[Saved entries]
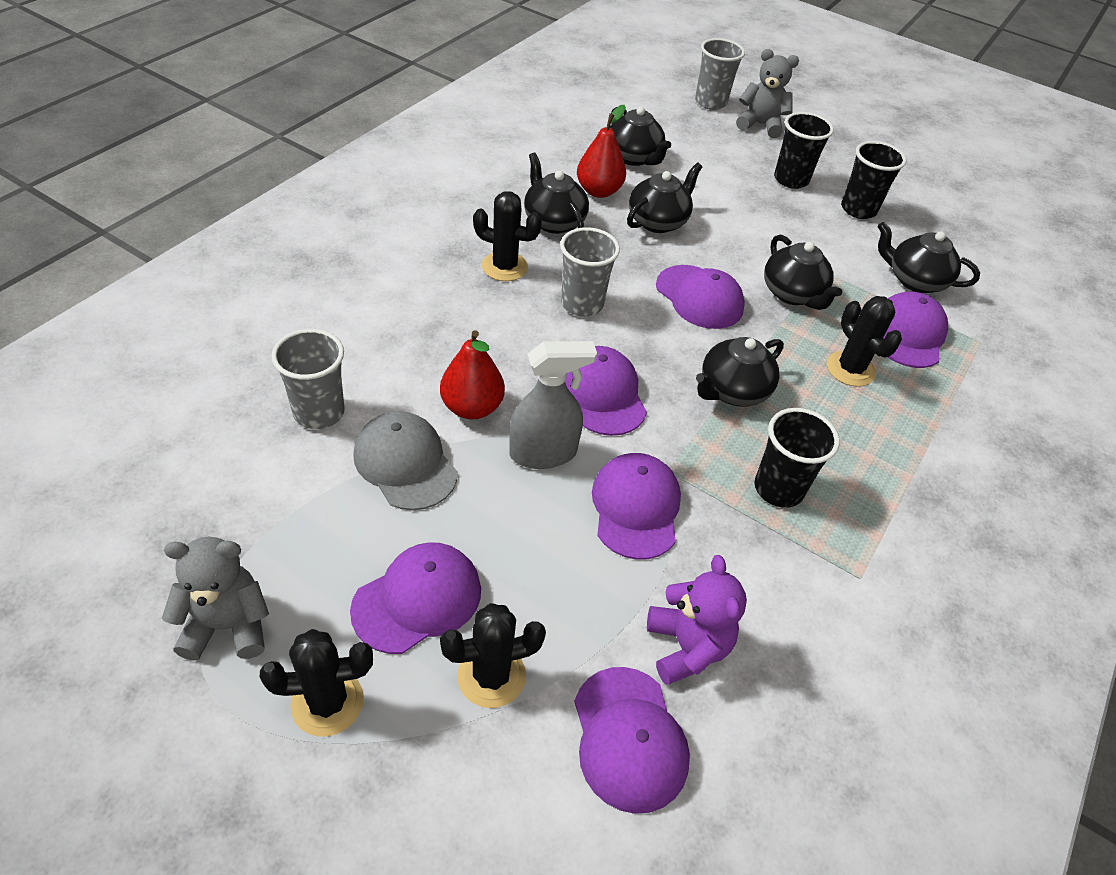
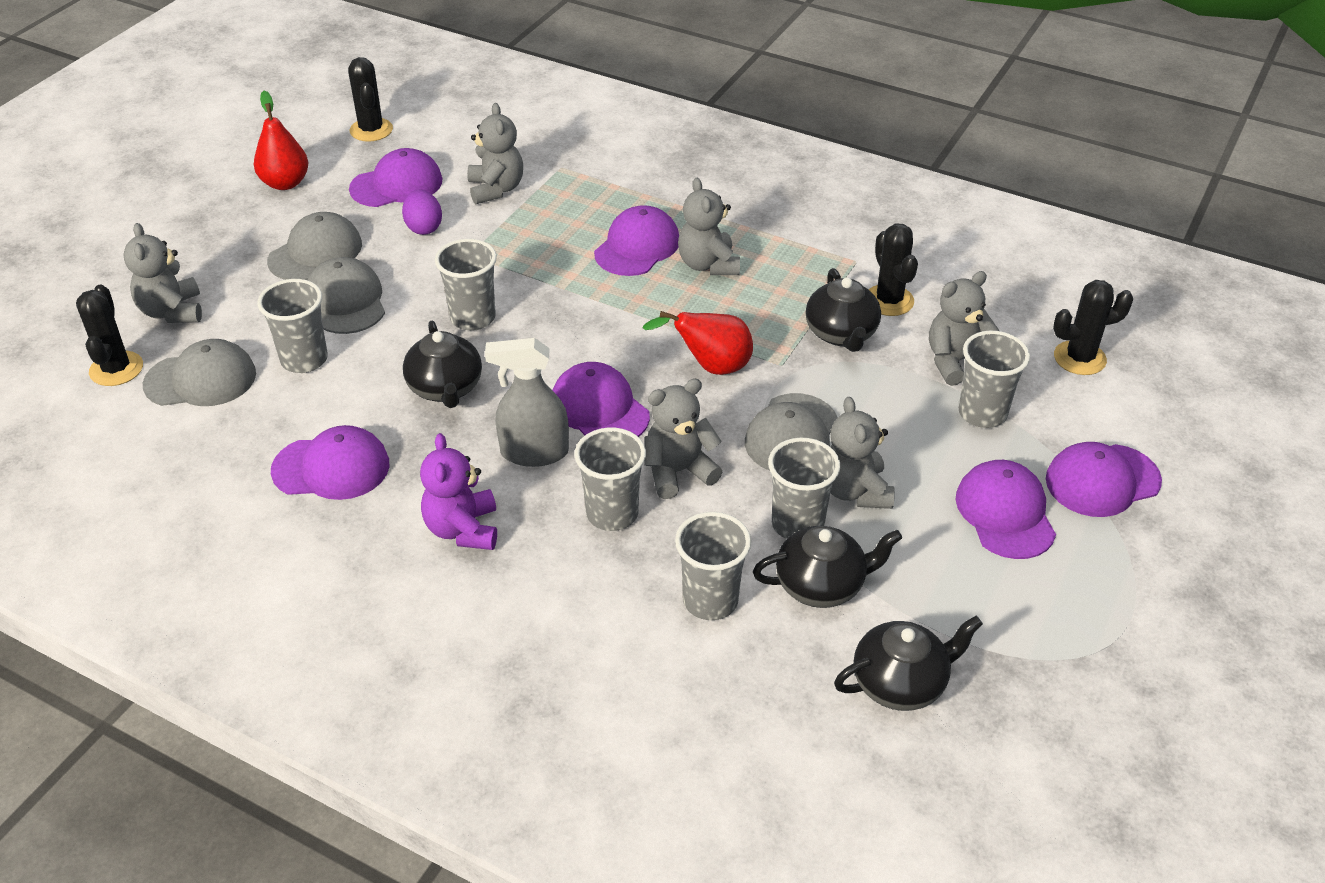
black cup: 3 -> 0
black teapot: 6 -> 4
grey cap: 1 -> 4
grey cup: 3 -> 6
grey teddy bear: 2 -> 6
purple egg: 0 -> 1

Problem statement ::
The answer must consist of every line from the entries above that contains the string "grey".

Expected answer ::
grey cap: 1 -> 4
grey cup: 3 -> 6
grey teddy bear: 2 -> 6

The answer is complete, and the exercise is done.